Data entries
-- -- --

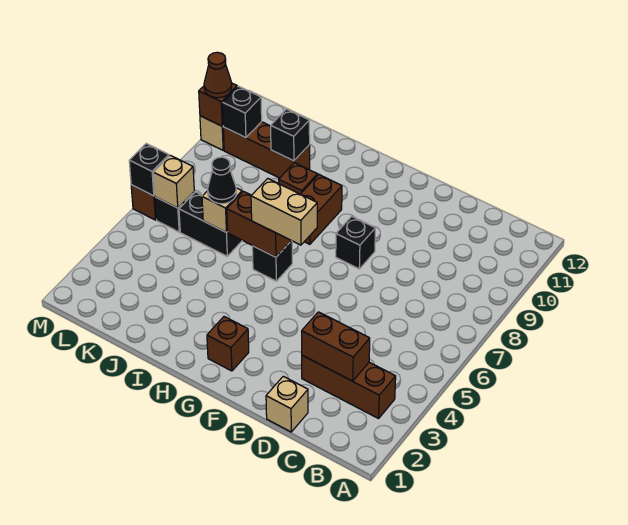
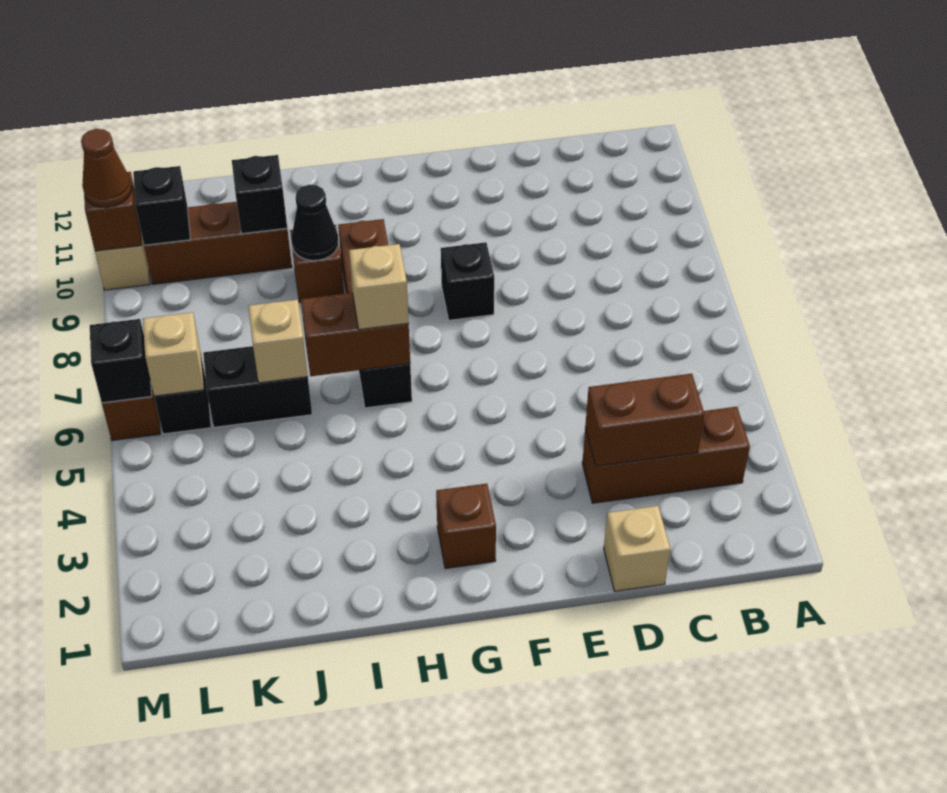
tan brick G6:H6 level 3 -> tan brick H6 level 3
black cone J6 level 3 -> black cone I9 level 2

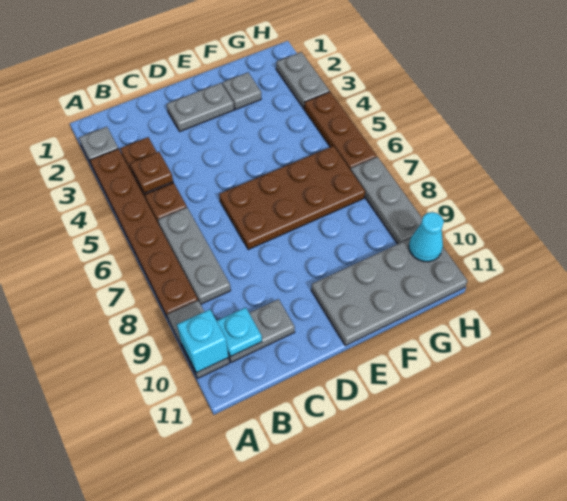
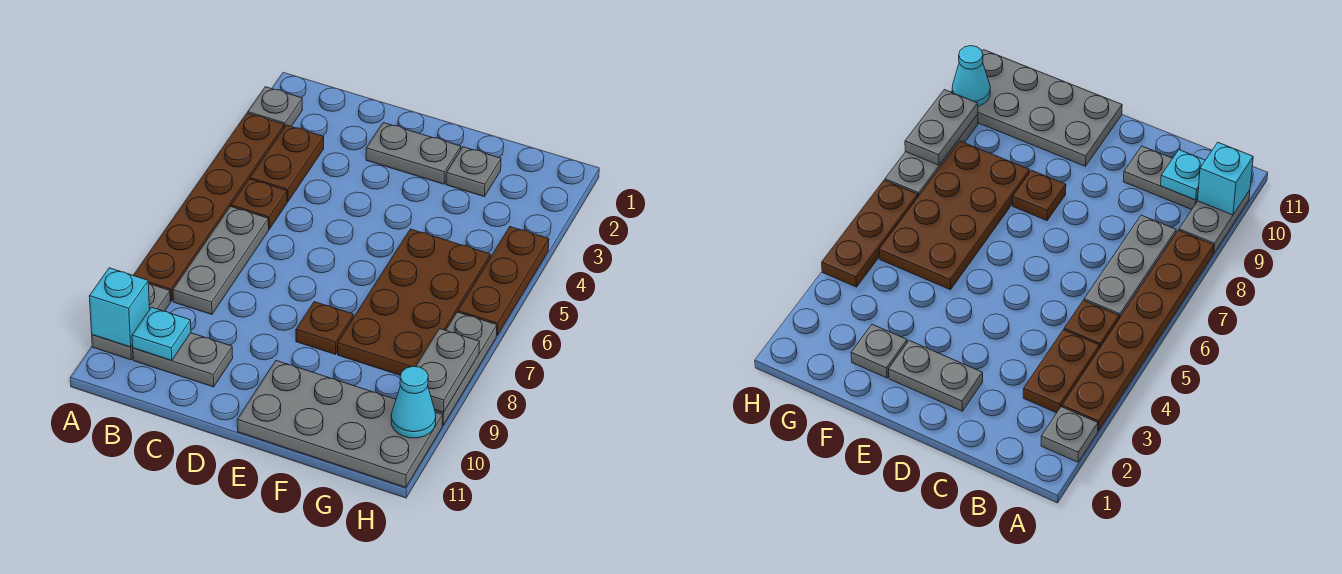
brown plate B4 level 2 -> brown plate E8 level 1
brown plate D6:G7 level 1 -> brown plate F5:G8 level 1
grey plate H2:H3 level 1 -> grey plate H8:H9 level 2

-- -- --

### What the exercise asks
Please print all the lines above exactly as given and leave out every picture.

### Answer to this task
tan brick G6:H6 level 3 -> tan brick H6 level 3
black cone J6 level 3 -> black cone I9 level 2

brown plate B4 level 2 -> brown plate E8 level 1
brown plate D6:G7 level 1 -> brown plate F5:G8 level 1
grey plate H2:H3 level 1 -> grey plate H8:H9 level 2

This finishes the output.